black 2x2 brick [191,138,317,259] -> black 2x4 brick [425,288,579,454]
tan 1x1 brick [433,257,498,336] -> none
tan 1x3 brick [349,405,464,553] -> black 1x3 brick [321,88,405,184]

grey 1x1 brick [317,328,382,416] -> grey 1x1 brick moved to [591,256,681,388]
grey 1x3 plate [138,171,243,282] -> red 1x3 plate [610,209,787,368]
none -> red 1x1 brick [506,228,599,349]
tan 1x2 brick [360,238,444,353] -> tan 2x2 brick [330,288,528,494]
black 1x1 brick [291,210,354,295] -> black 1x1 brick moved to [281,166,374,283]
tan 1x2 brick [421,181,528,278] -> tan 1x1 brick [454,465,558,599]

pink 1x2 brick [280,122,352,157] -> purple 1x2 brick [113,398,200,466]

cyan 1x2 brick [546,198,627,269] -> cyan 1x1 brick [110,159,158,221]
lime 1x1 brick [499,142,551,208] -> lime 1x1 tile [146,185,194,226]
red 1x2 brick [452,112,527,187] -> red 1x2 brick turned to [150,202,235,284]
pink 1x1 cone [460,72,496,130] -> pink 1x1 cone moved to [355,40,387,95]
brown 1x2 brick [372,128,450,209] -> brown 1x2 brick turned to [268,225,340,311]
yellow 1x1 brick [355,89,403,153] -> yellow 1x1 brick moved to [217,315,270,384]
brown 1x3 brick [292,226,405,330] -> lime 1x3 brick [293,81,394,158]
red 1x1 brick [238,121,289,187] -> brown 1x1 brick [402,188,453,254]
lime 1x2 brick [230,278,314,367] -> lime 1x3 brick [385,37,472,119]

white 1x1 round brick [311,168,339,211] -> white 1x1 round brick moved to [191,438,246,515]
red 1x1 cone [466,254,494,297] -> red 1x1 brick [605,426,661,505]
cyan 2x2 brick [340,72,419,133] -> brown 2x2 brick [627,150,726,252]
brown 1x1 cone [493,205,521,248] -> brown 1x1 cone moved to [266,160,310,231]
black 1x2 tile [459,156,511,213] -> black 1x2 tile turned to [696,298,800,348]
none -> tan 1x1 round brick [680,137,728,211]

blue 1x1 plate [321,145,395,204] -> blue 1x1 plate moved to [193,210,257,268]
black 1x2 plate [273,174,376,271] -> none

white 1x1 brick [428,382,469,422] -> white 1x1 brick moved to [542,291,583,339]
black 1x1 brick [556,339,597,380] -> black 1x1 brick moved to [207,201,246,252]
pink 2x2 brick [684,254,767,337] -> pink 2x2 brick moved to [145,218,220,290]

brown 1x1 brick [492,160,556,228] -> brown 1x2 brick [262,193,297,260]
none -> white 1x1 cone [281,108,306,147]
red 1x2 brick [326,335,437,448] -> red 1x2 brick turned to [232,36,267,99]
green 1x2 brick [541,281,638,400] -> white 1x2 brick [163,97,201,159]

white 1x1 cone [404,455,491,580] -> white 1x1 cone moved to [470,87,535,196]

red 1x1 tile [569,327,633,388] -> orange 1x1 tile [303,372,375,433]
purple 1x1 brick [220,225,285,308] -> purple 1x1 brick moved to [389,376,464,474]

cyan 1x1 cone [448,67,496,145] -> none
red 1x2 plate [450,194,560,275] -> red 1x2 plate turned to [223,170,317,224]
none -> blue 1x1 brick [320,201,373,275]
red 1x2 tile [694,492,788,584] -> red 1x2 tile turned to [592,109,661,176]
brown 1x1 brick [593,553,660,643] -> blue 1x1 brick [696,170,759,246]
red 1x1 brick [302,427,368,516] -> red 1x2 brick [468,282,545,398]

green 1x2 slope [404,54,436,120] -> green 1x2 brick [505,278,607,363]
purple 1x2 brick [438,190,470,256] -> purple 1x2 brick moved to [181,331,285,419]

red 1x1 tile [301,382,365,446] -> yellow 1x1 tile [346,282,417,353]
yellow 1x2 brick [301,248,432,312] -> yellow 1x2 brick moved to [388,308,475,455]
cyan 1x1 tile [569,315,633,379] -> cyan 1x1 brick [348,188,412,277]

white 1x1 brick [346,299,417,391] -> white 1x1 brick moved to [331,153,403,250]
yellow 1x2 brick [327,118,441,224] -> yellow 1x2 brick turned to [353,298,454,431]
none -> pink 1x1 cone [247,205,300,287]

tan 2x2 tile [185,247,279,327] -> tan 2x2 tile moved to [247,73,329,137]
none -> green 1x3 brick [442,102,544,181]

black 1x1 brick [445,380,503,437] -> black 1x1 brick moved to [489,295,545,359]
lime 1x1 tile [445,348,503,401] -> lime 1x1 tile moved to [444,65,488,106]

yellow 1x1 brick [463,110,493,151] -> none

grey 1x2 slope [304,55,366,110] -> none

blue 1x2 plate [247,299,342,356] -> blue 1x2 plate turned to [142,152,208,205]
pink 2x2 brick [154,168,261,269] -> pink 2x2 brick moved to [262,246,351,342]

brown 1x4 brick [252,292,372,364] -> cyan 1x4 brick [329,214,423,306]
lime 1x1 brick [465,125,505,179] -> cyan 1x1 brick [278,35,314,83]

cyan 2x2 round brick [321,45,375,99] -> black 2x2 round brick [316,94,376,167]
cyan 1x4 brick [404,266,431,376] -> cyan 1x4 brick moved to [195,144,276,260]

....................

Take every line from the data above that holds "purple" and copy it out.

## Answer to this problem:
pink 1x2 brick [280,122,352,157] -> purple 1x2 brick [113,398,200,466]
purple 1x1 brick [220,225,285,308] -> purple 1x1 brick moved to [389,376,464,474]
purple 1x2 brick [438,190,470,256] -> purple 1x2 brick moved to [181,331,285,419]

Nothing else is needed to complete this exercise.